• AIM OF THE EXERCISE:
Search the entries for the word "right" and report each line that has it.

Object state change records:
====

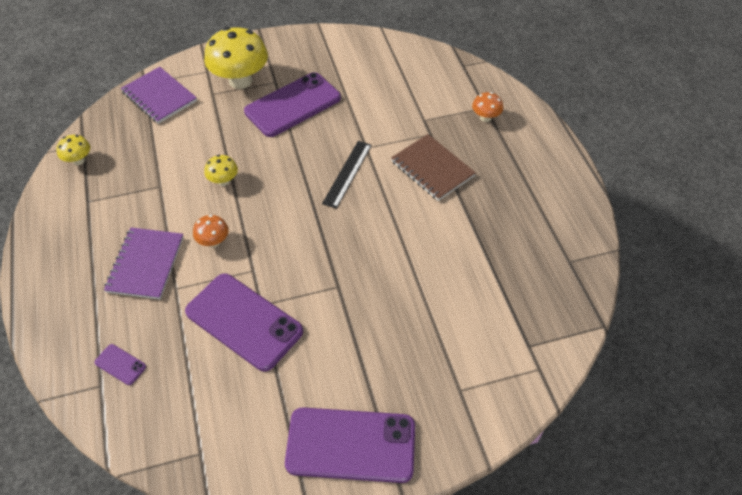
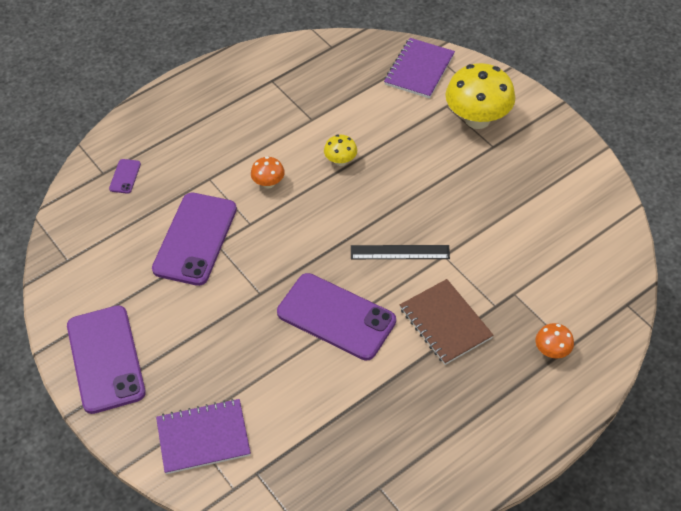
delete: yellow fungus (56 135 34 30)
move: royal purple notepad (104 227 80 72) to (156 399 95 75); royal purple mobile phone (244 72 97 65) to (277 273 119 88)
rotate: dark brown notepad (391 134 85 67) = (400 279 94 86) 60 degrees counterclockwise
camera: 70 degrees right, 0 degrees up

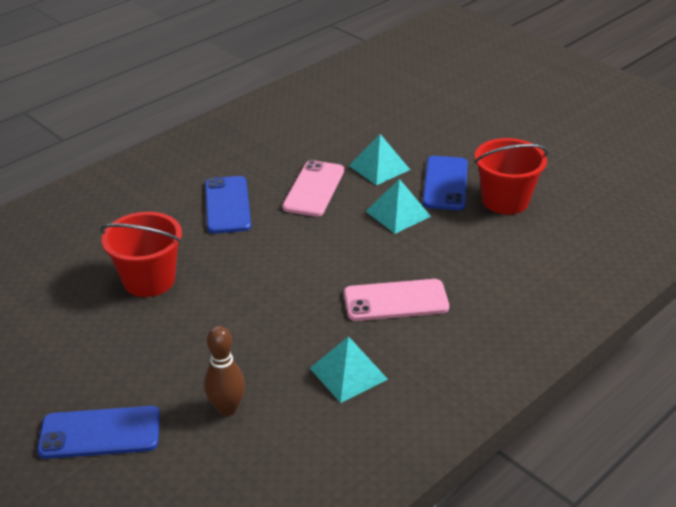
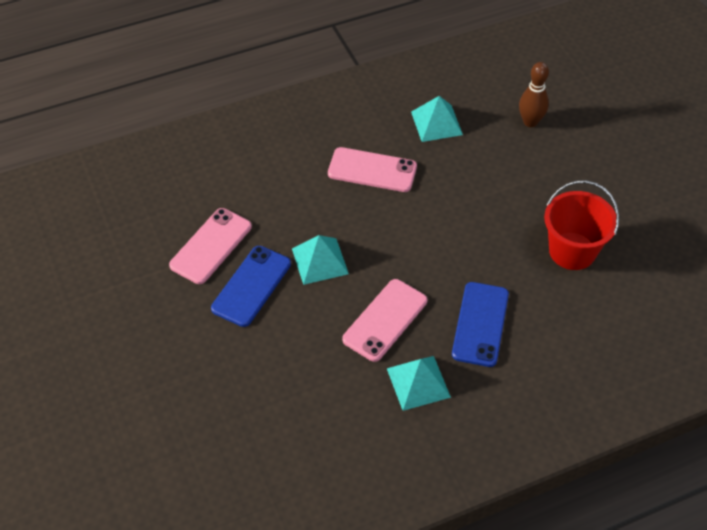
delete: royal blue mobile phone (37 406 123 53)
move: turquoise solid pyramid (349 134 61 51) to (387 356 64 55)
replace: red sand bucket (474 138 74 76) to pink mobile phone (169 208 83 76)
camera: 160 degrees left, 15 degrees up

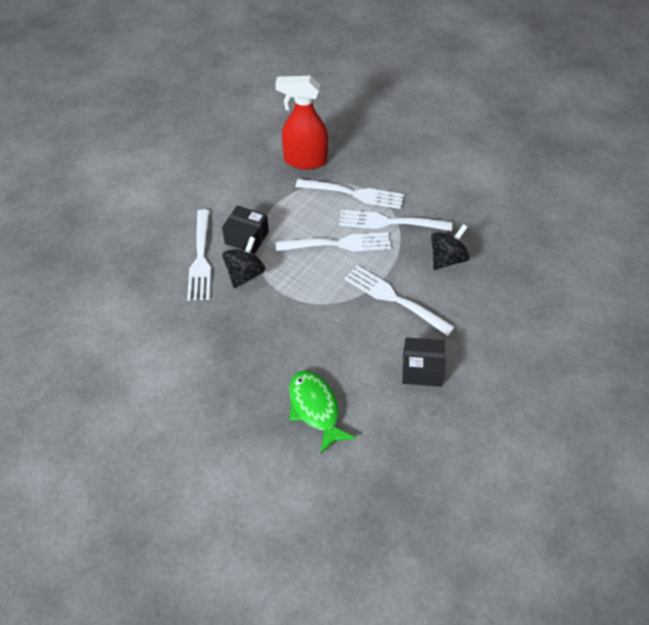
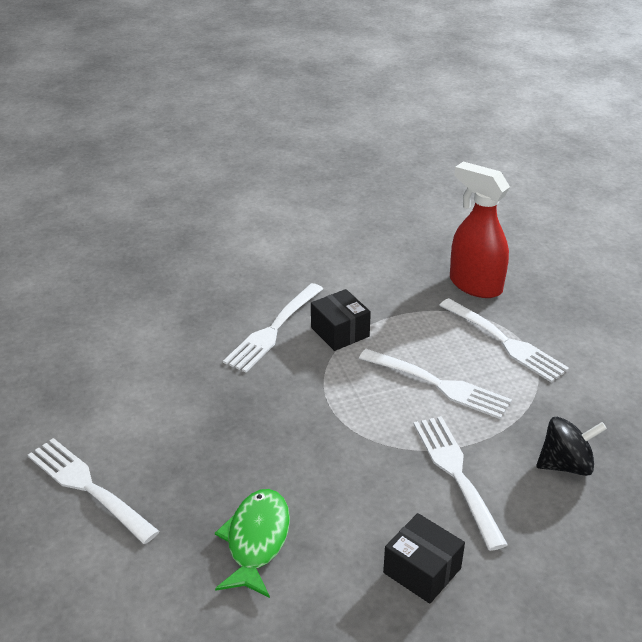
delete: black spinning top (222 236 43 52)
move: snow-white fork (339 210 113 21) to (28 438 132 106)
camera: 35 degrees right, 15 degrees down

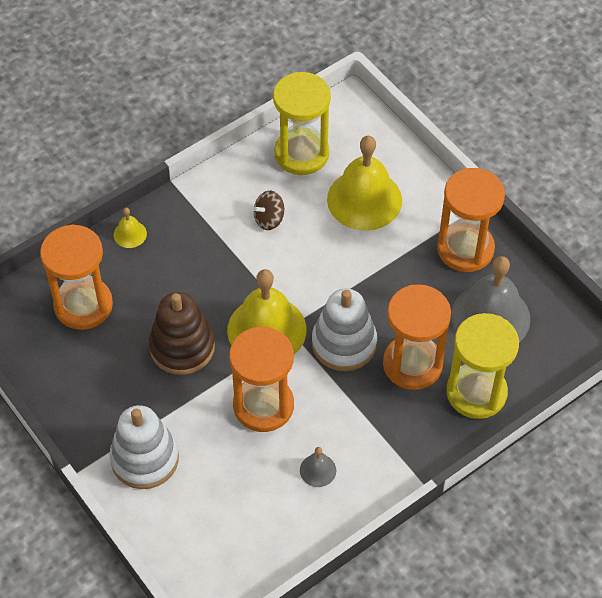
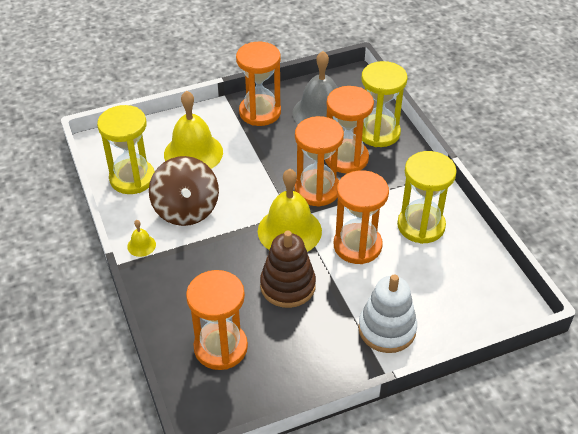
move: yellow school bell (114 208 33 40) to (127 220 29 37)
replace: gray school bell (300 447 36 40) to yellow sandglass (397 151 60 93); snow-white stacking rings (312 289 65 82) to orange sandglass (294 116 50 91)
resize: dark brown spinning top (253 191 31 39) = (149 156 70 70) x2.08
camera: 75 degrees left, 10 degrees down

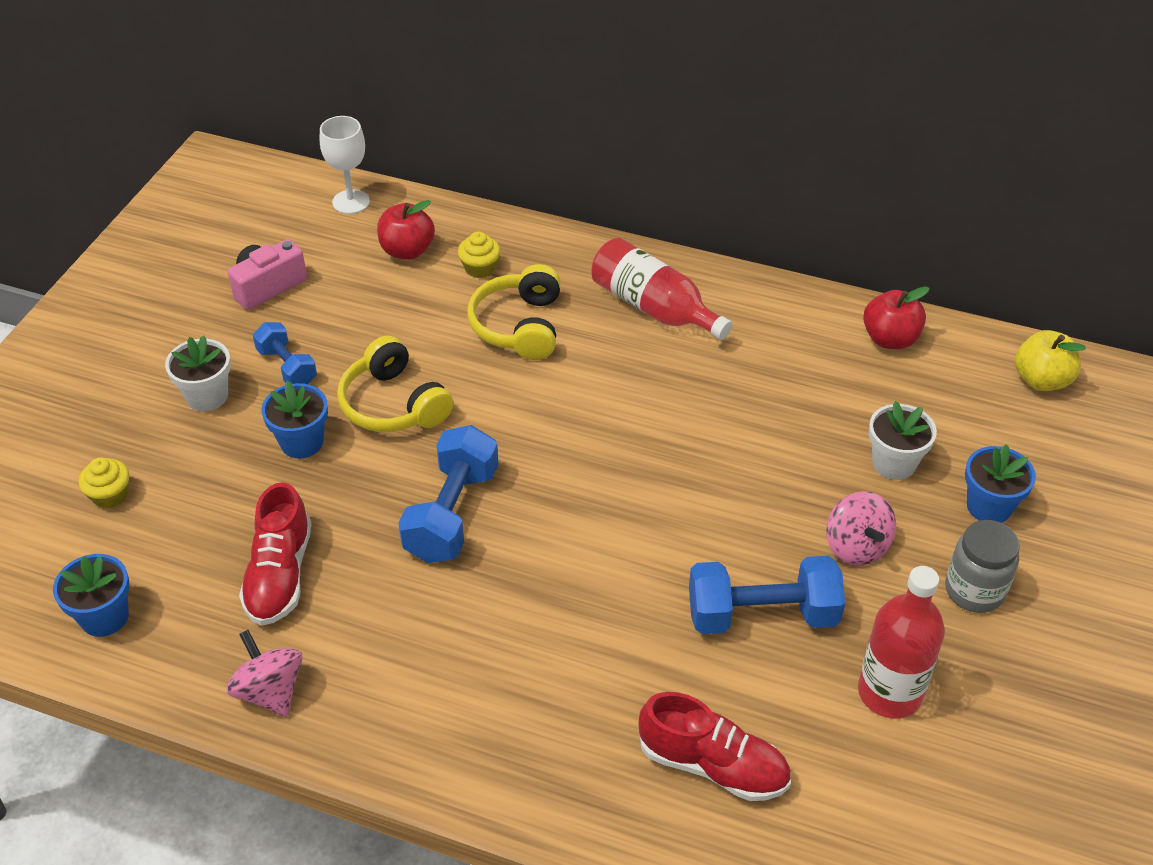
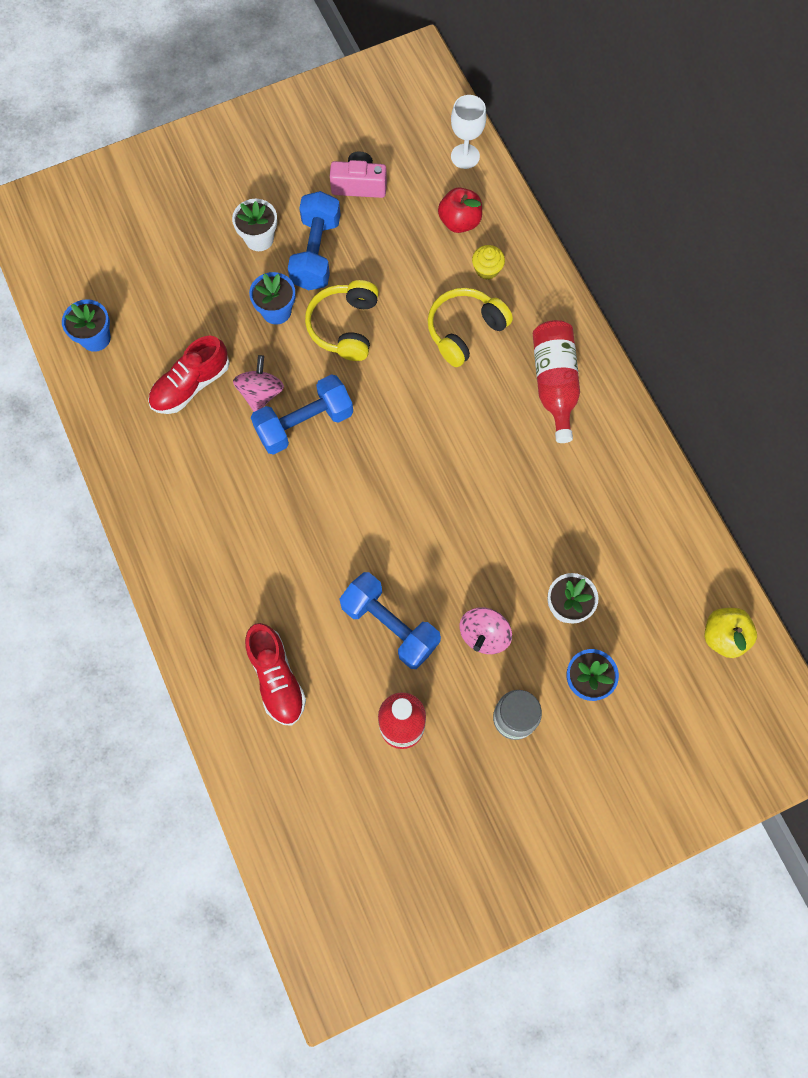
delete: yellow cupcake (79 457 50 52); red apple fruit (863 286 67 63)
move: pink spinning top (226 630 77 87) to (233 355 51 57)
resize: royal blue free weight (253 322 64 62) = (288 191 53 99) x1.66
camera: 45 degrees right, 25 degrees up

====

• RESULT OF THIS TASK:
camera: 70 degrees right, 0 degrees up
camera: 35 degrees right, 15 degrees down
camera: 45 degrees right, 25 degrees up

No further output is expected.